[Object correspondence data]
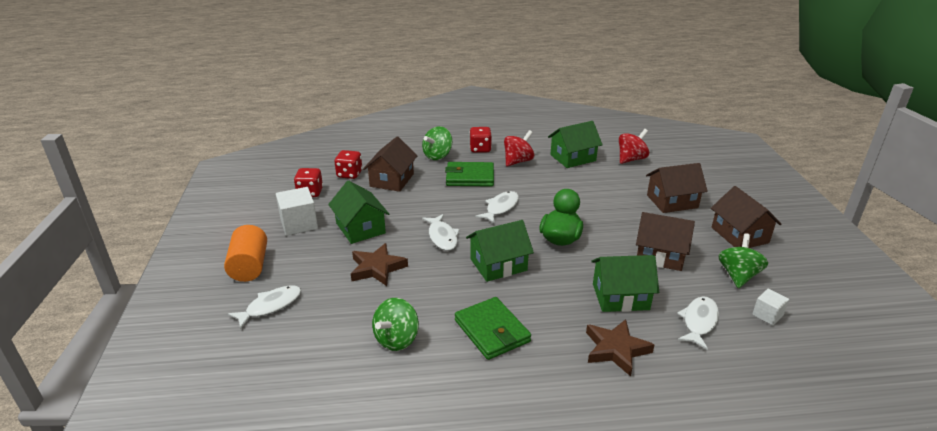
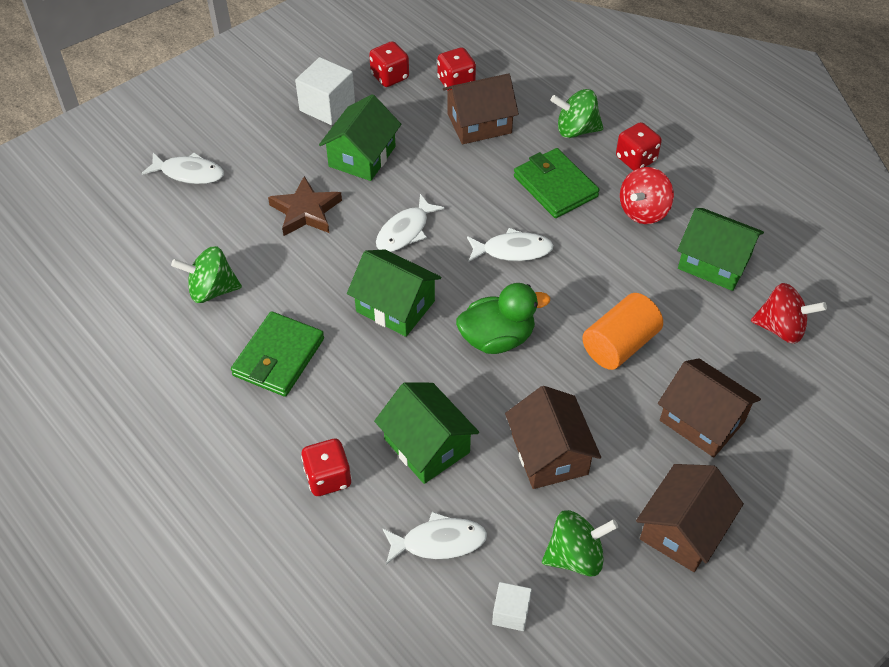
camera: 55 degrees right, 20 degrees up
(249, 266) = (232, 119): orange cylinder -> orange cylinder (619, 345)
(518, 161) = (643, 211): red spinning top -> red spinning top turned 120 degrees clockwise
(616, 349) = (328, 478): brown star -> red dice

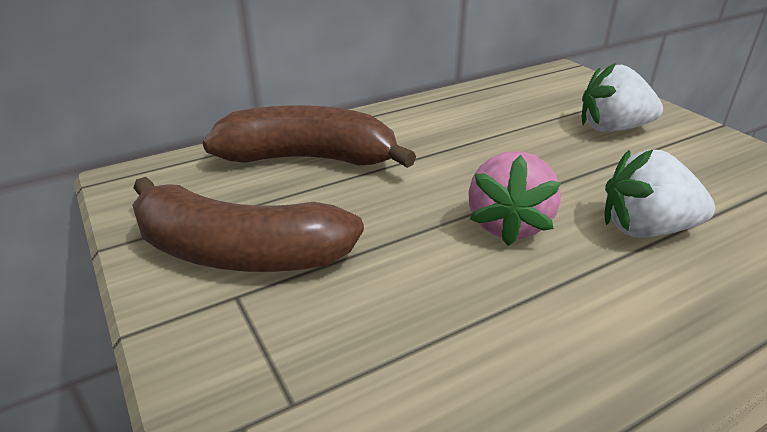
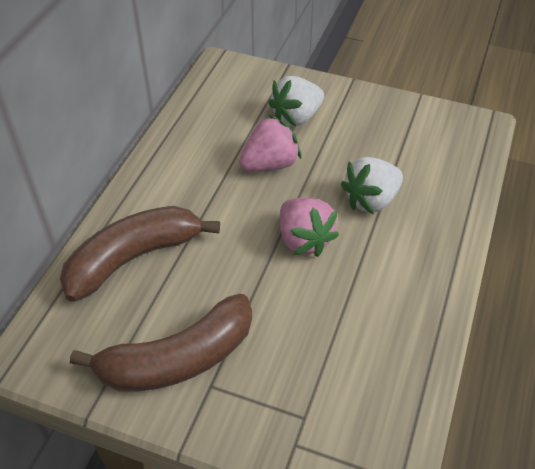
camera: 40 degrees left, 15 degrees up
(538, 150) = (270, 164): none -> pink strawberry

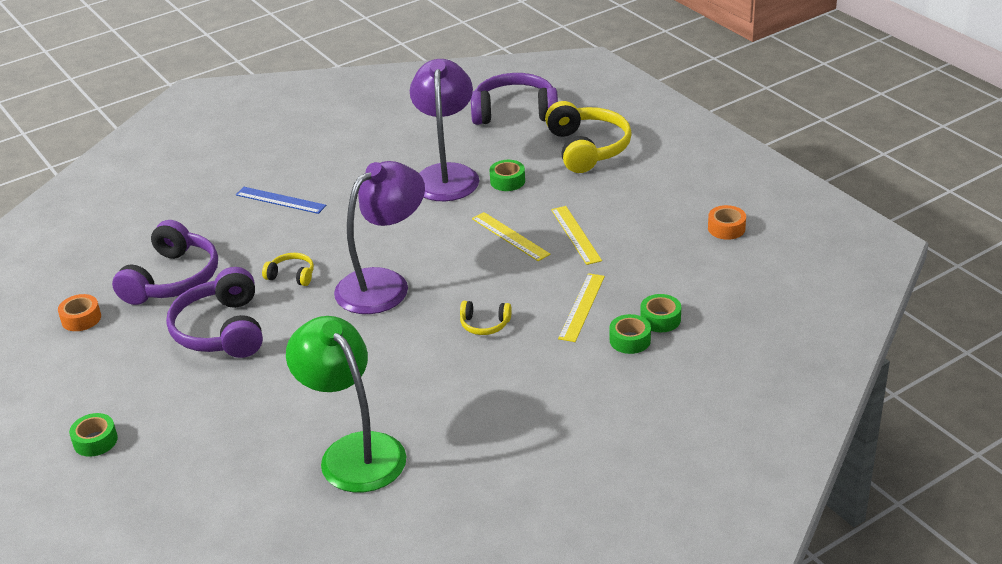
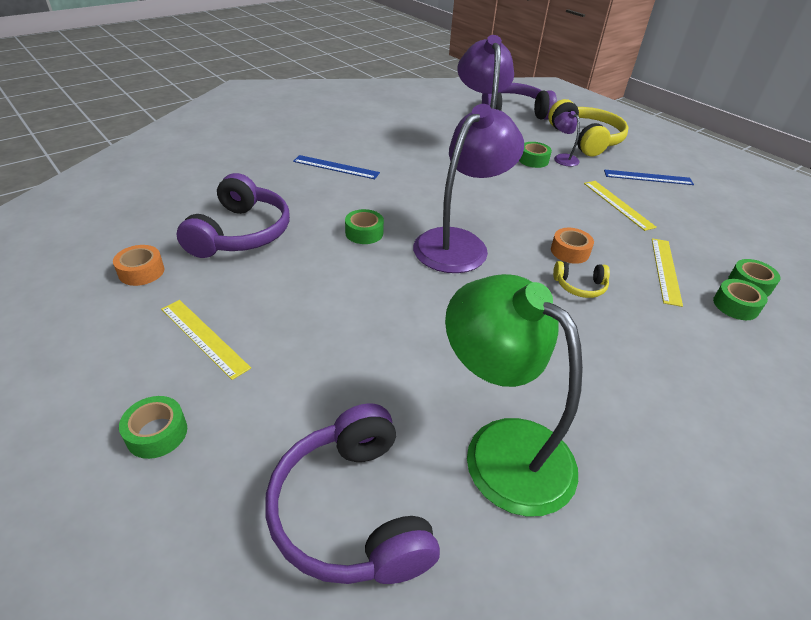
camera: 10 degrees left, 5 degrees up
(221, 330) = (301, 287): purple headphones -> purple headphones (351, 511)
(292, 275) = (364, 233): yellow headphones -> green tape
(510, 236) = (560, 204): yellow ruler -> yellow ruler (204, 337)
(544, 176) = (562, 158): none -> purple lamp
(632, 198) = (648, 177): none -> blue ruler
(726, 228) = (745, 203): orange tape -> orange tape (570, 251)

Exercise brief | Restate each entry verbatim and skip every image.

Response to this exercise |
camera: 55 degrees right, 20 degrees up
(249, 266) = (232, 119): orange cylinder -> orange cylinder (619, 345)
(518, 161) = (643, 211): red spinning top -> red spinning top turned 120 degrees clockwise
(616, 349) = (328, 478): brown star -> red dice

camera: 40 degrees left, 15 degrees up
(538, 150) = (270, 164): none -> pink strawberry

camera: 10 degrees left, 5 degrees up
(221, 330) = (301, 287): purple headphones -> purple headphones (351, 511)
(292, 275) = (364, 233): yellow headphones -> green tape
(510, 236) = (560, 204): yellow ruler -> yellow ruler (204, 337)
(544, 176) = (562, 158): none -> purple lamp
(632, 198) = (648, 177): none -> blue ruler
(726, 228) = (745, 203): orange tape -> orange tape (570, 251)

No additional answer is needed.